[[ Data listing open ]]
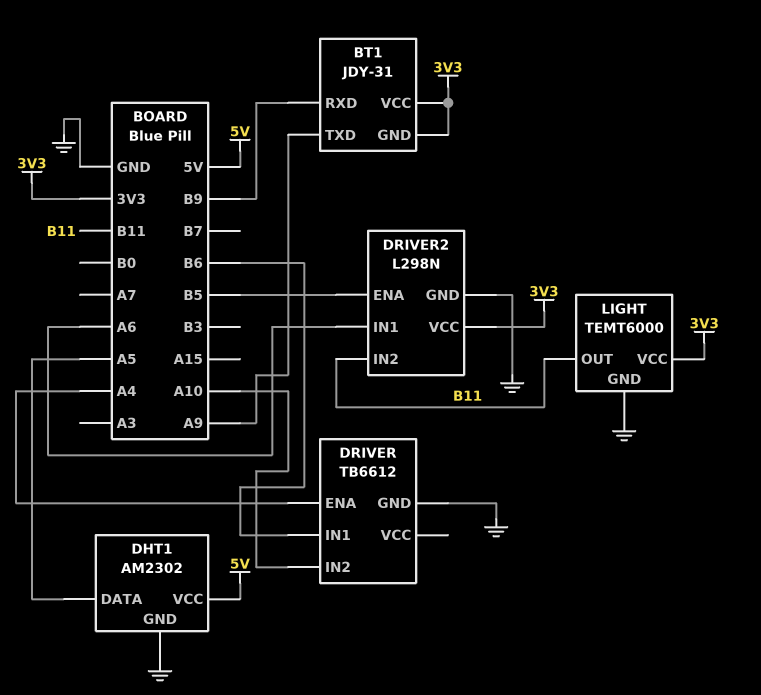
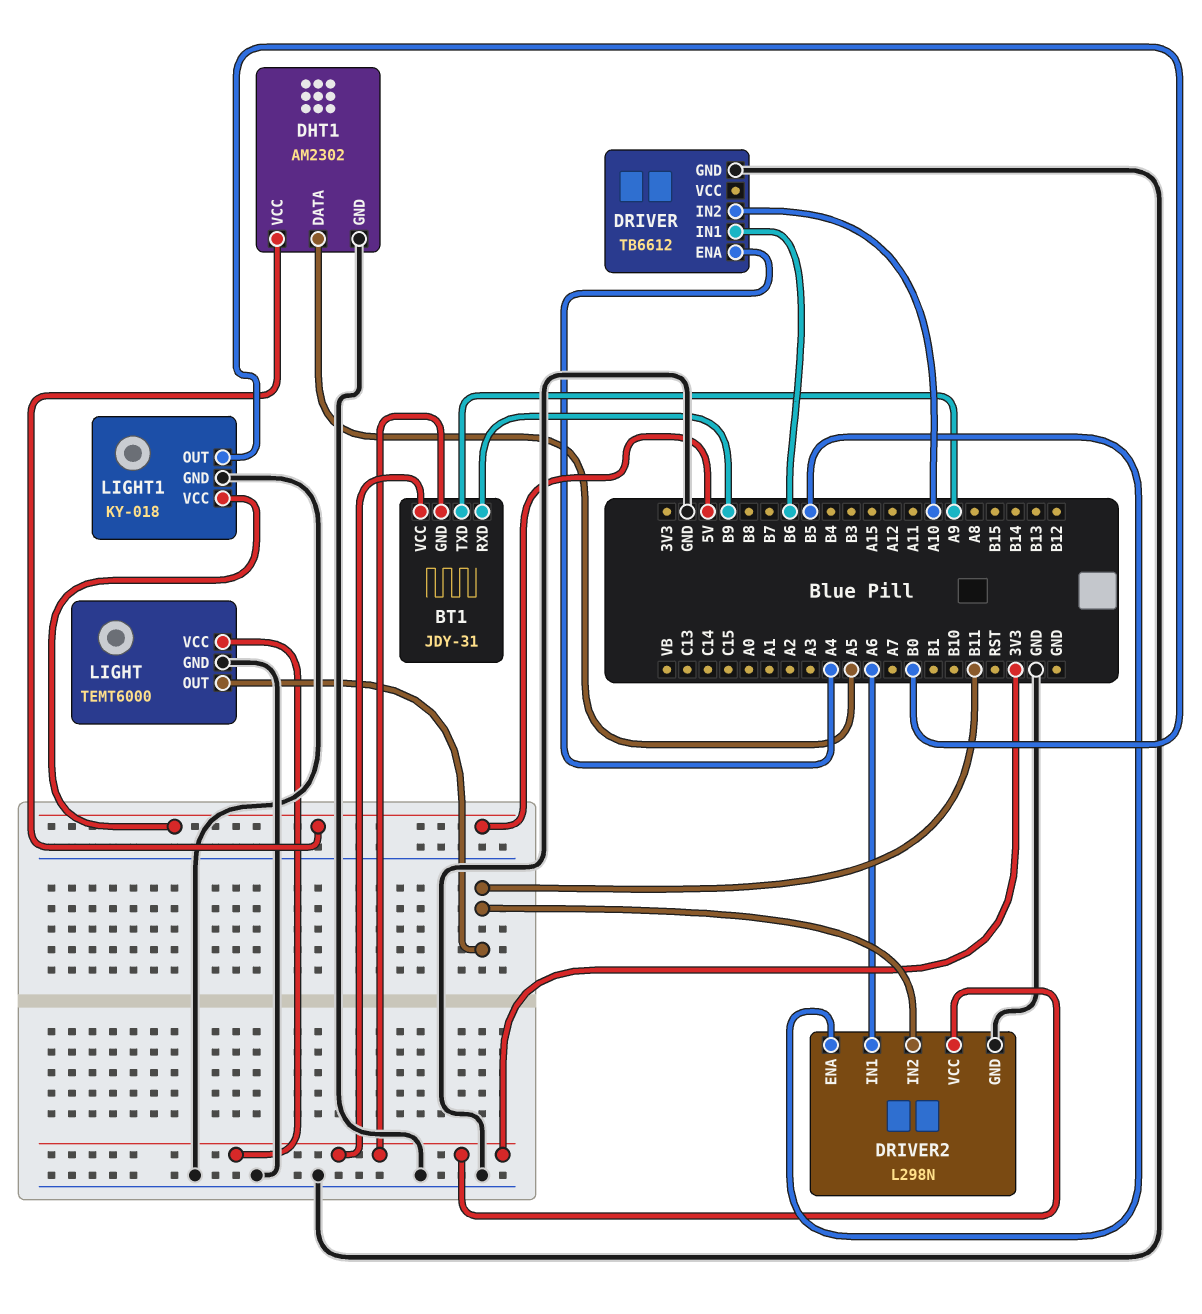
LIGHT1: none -> KY-018
LIGHT1 pin GND: none -> GND
LIGHT1 pin OUT: none -> B0
LIGHT1 pin VCC: none -> 5V

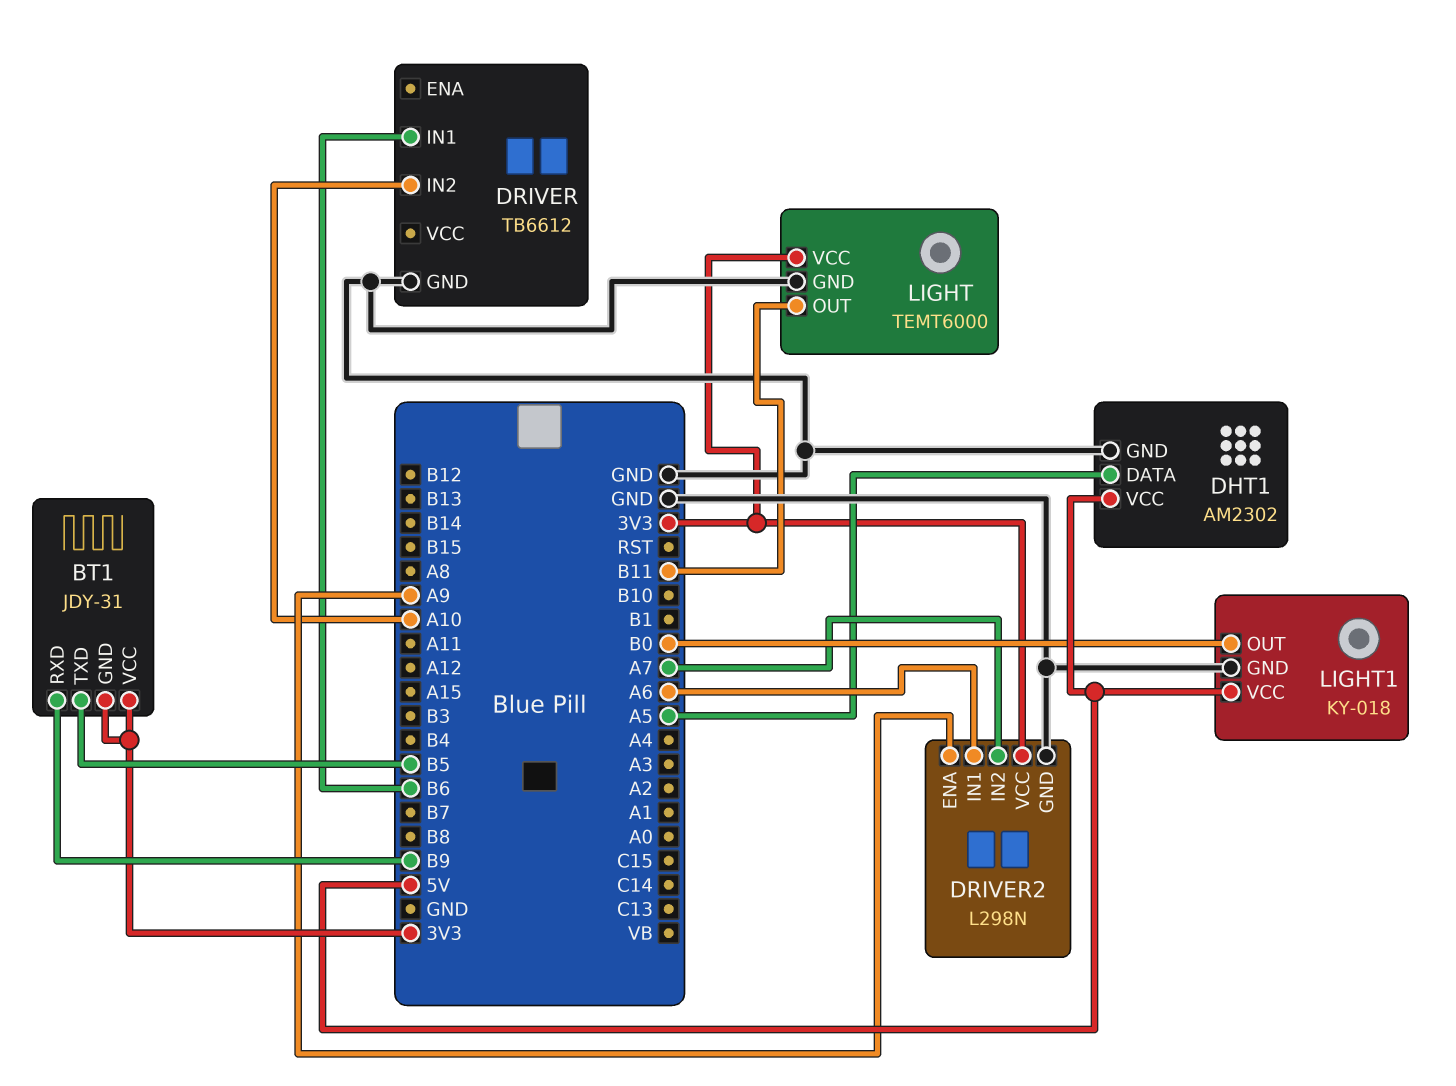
BT1 pin TXD: A9 -> B5
DRIVER pin ENA: A4 -> none
DRIVER2 pin ENA: B5 -> A9
DRIVER2 pin IN2: B11 -> A7

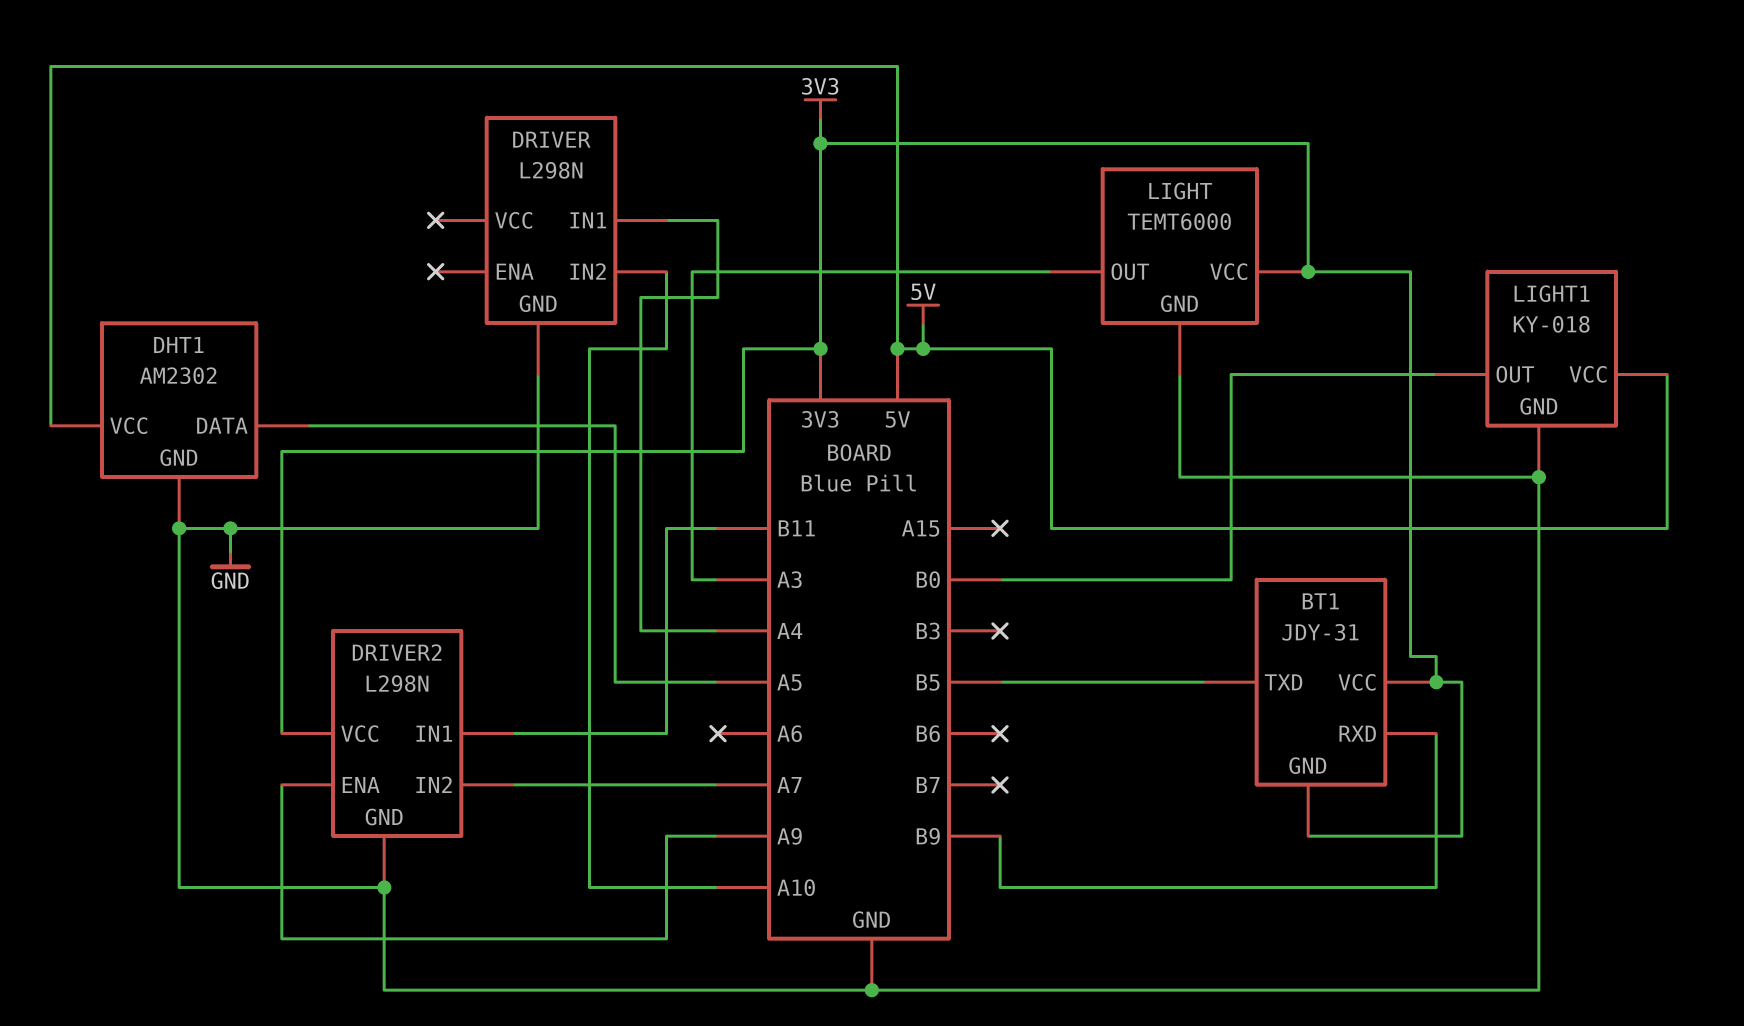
DRIVER: TB6612 -> L298N
DRIVER pin IN1: B6 -> A4
DRIVER2 pin IN1: A6 -> B11
LIGHT pin OUT: B11 -> A3

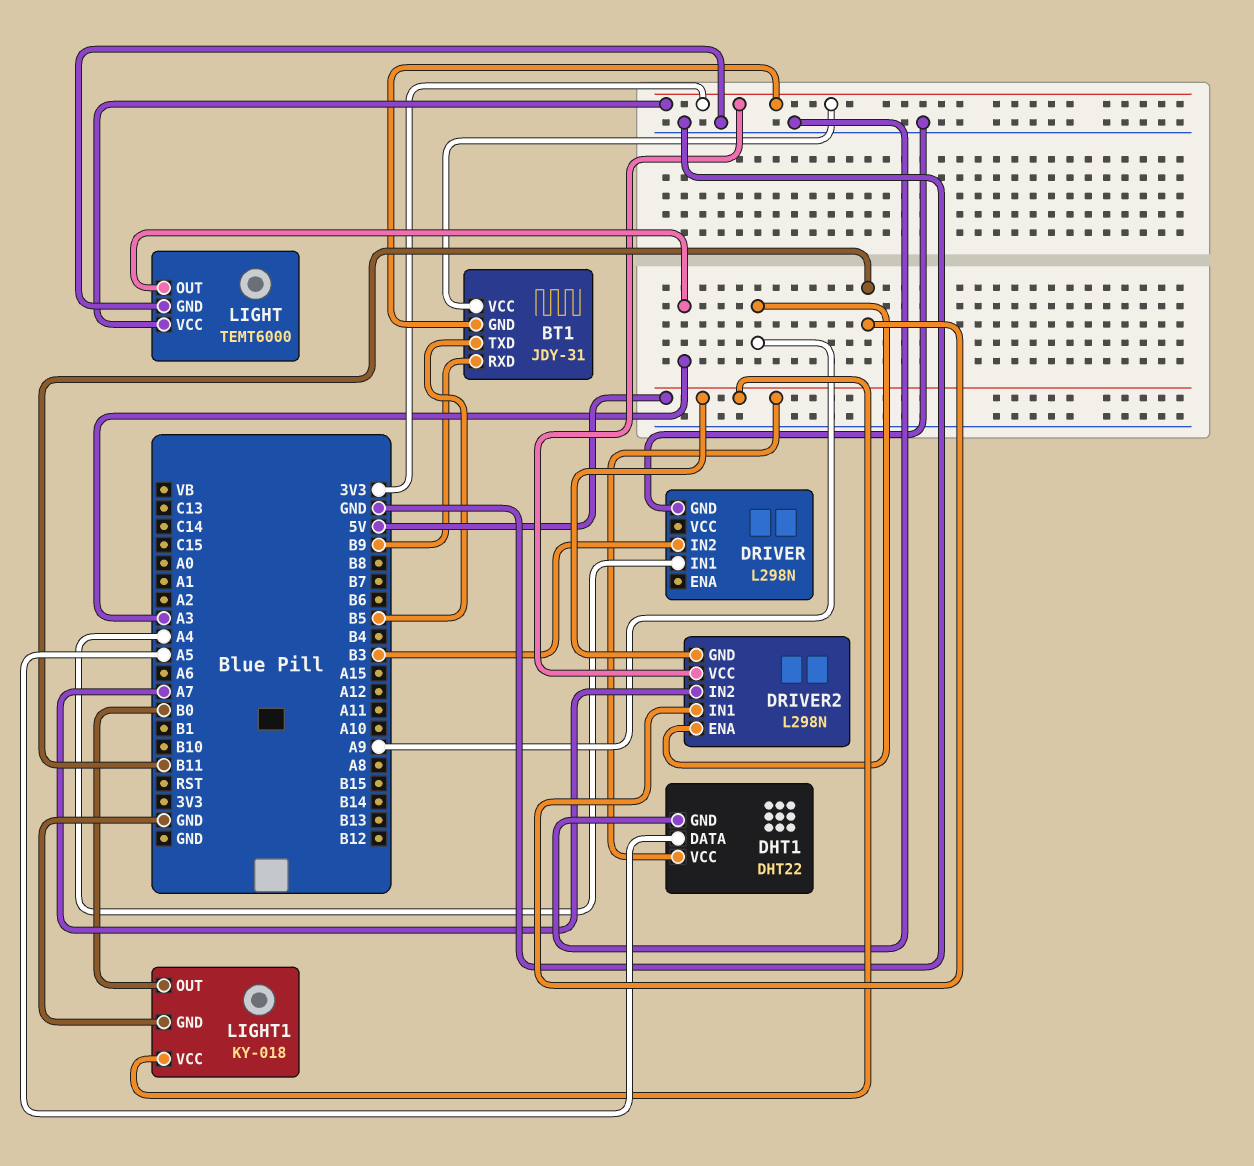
DHT1: AM2302 -> DHT22
DRIVER pin IN2: A10 -> B3
DRIVER2 pin GND: GND -> 5V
[[ Data listing closed ]]
Working from the records above, reproduce exactly the lines from the one with "DRIVER2 pin IN2: B11 -> A7" through the last line, without the pictures.

- Your solution -
DRIVER2 pin IN2: B11 -> A7

DRIVER: TB6612 -> L298N
DRIVER pin IN1: B6 -> A4
DRIVER2 pin IN1: A6 -> B11
LIGHT pin OUT: B11 -> A3

DHT1: AM2302 -> DHT22
DRIVER pin IN2: A10 -> B3
DRIVER2 pin GND: GND -> 5V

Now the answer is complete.